PROVIDED INFORMATION:
■ ■ ■ ■

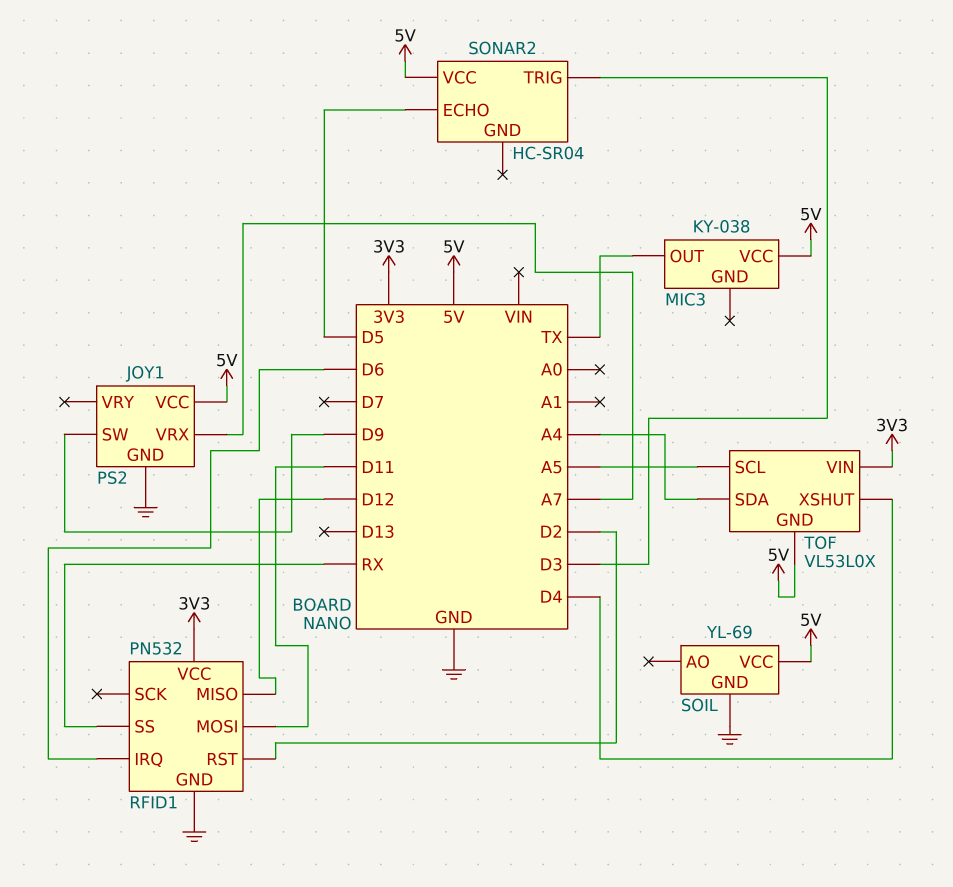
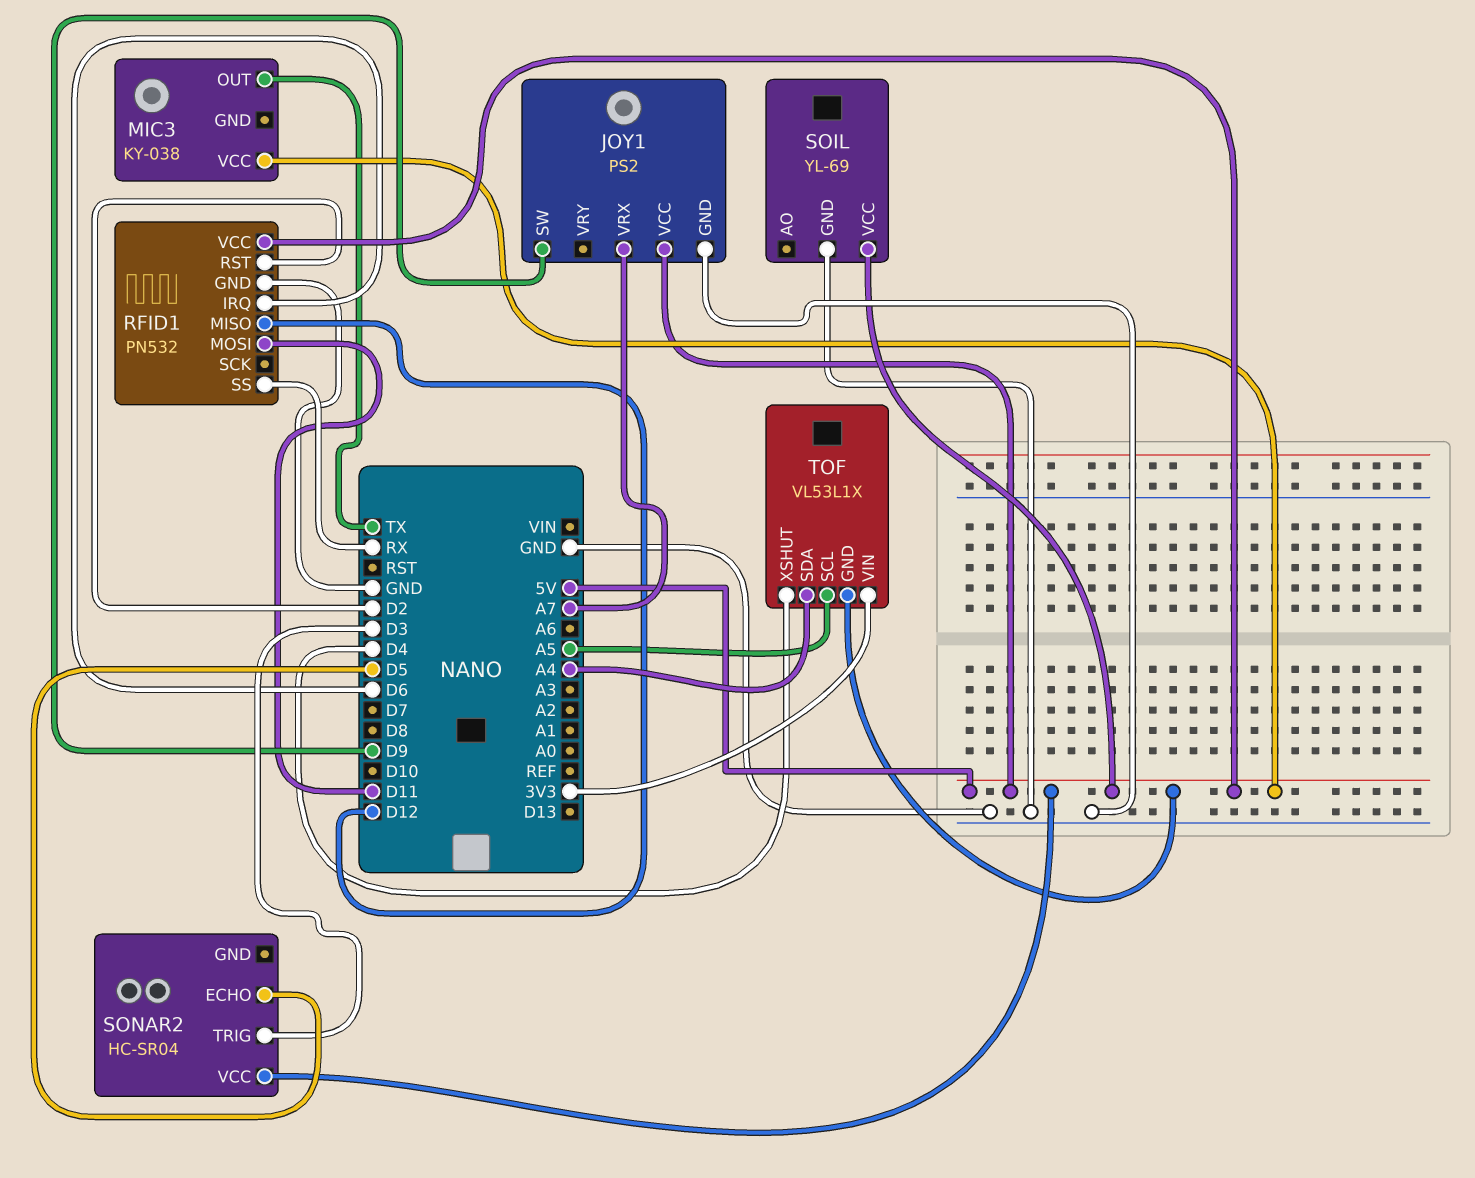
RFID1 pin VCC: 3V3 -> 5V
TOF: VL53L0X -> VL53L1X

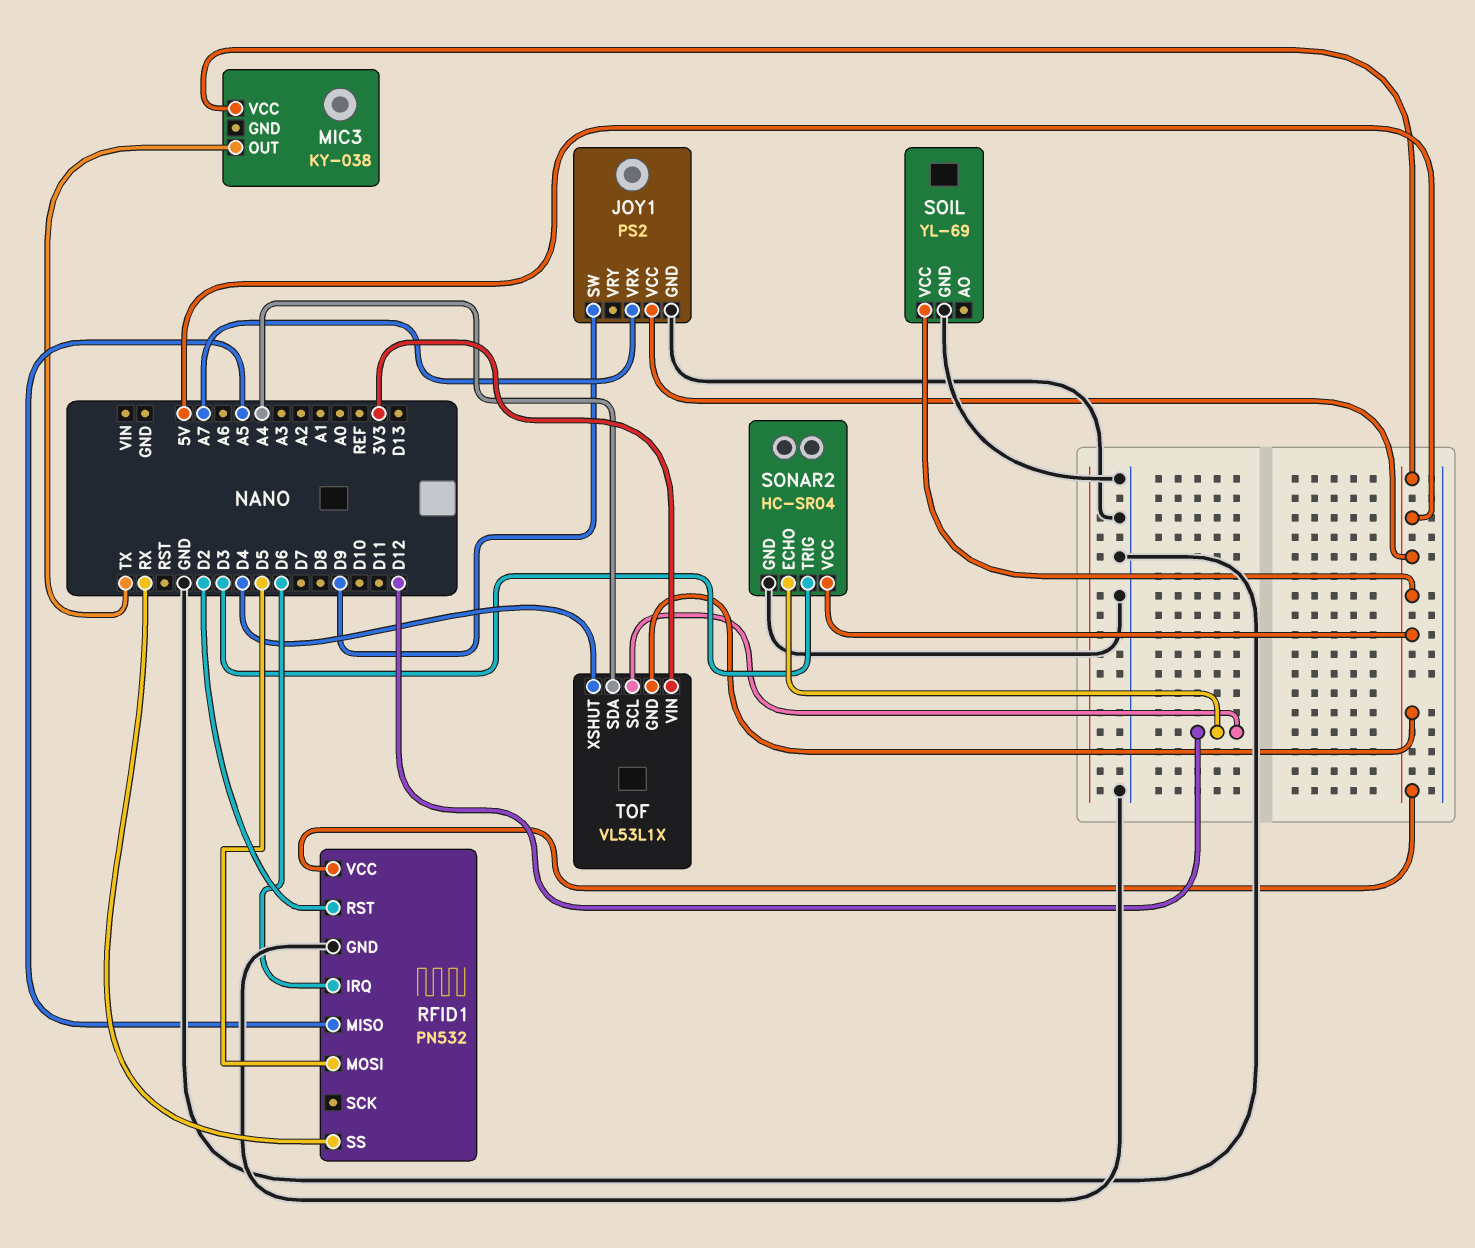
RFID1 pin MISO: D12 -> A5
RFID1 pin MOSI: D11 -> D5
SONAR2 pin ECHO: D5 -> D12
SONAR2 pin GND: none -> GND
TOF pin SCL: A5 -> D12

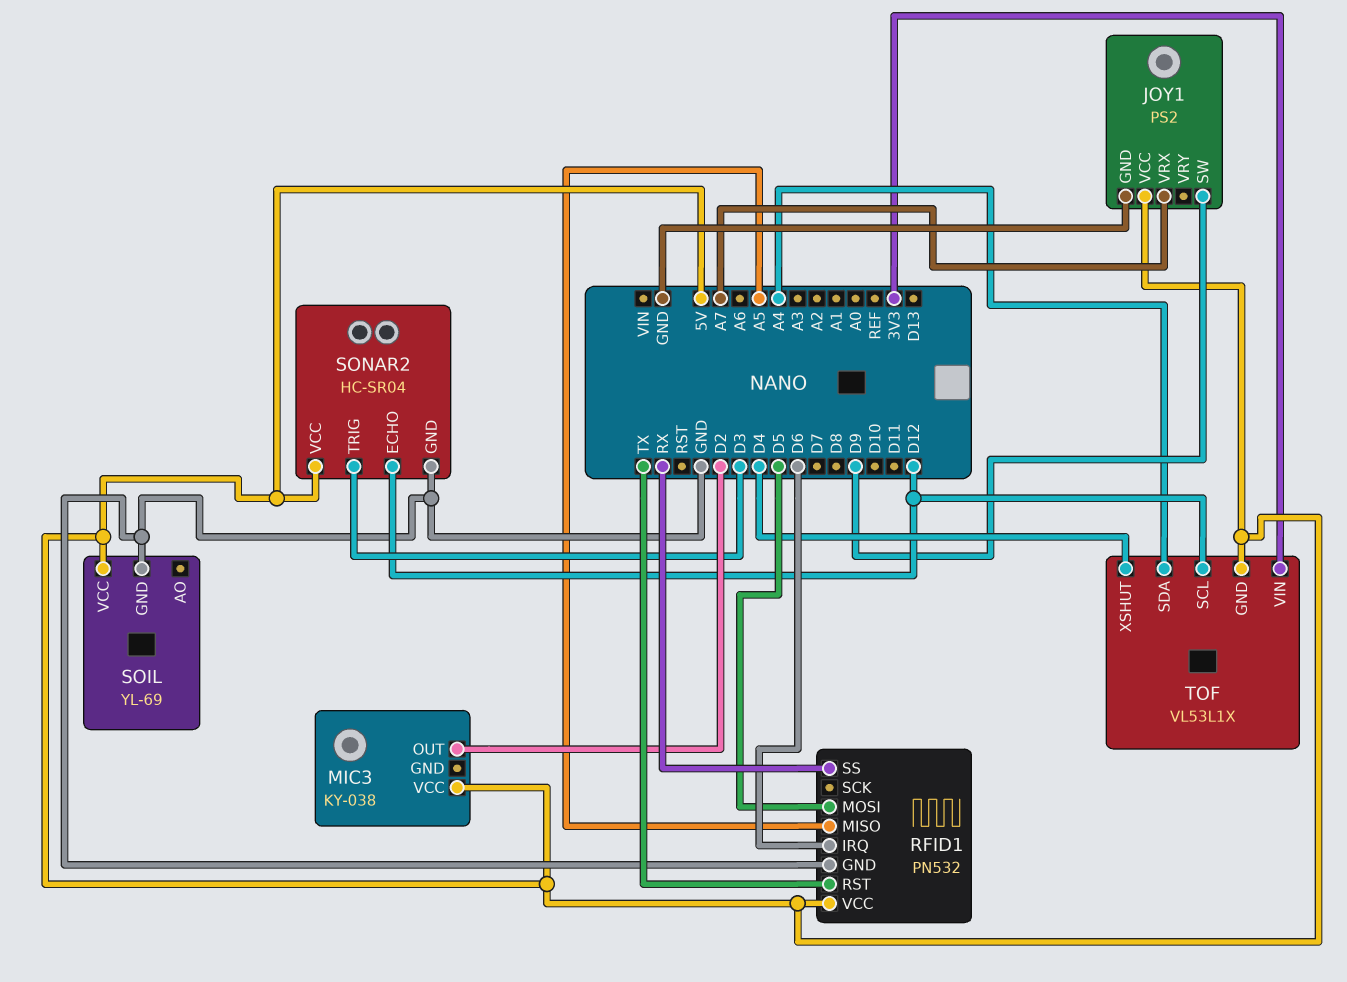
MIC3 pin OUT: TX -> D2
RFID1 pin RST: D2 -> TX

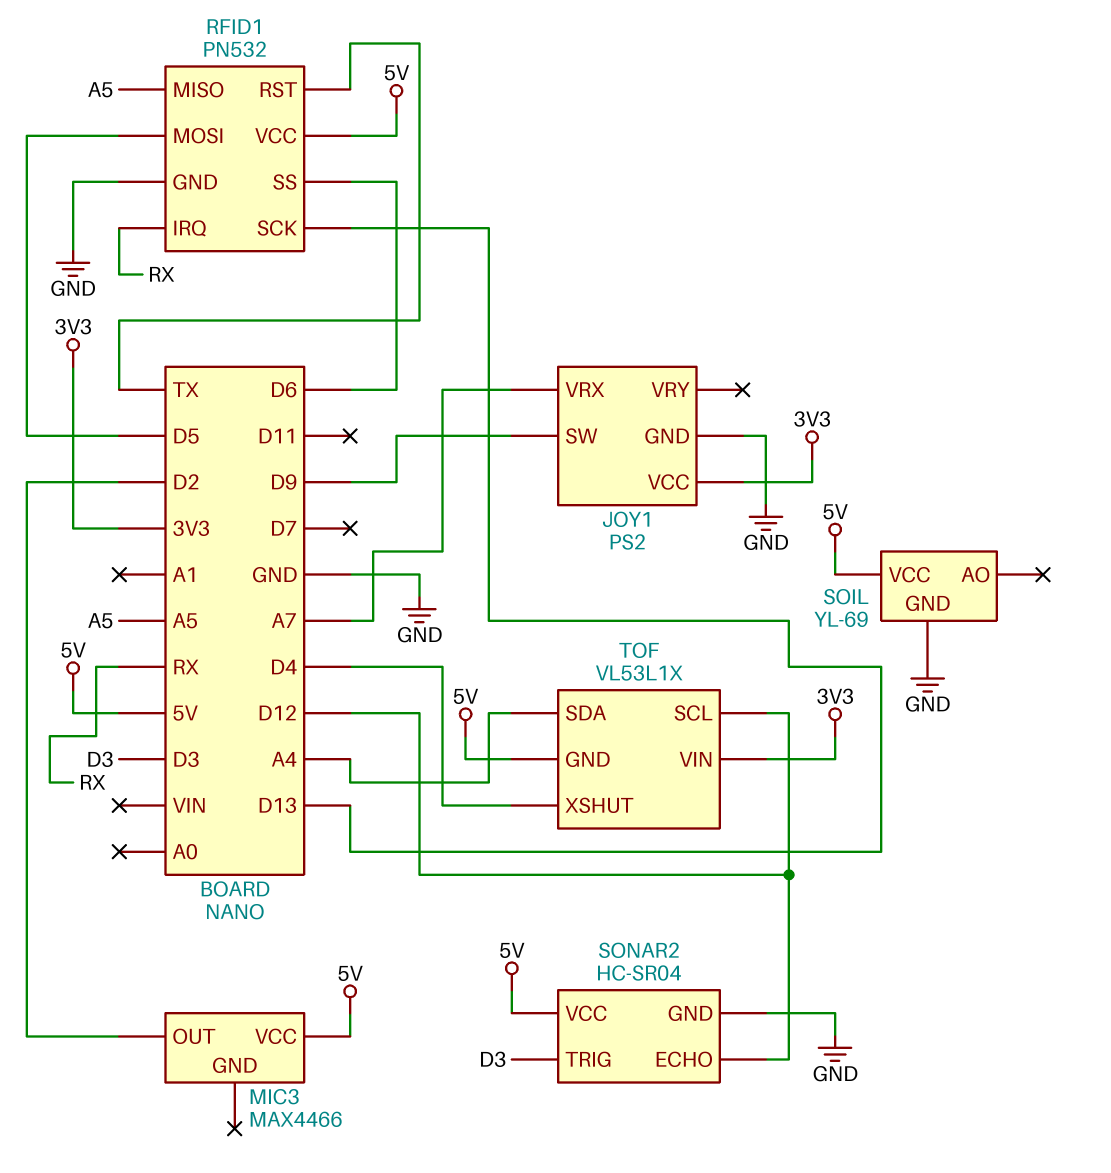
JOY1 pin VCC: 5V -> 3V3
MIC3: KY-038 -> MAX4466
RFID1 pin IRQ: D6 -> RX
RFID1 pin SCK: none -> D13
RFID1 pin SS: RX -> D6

■ ■ ■ ■

WORK INSTRUCTION: The line containing "RFID1 pin RST: D2 -> TX" marks the start: set down exactly that line and every line after it through the last line of the data, without any pictures.

FINISHED TASK:
RFID1 pin RST: D2 -> TX

JOY1 pin VCC: 5V -> 3V3
MIC3: KY-038 -> MAX4466
RFID1 pin IRQ: D6 -> RX
RFID1 pin SCK: none -> D13
RFID1 pin SS: RX -> D6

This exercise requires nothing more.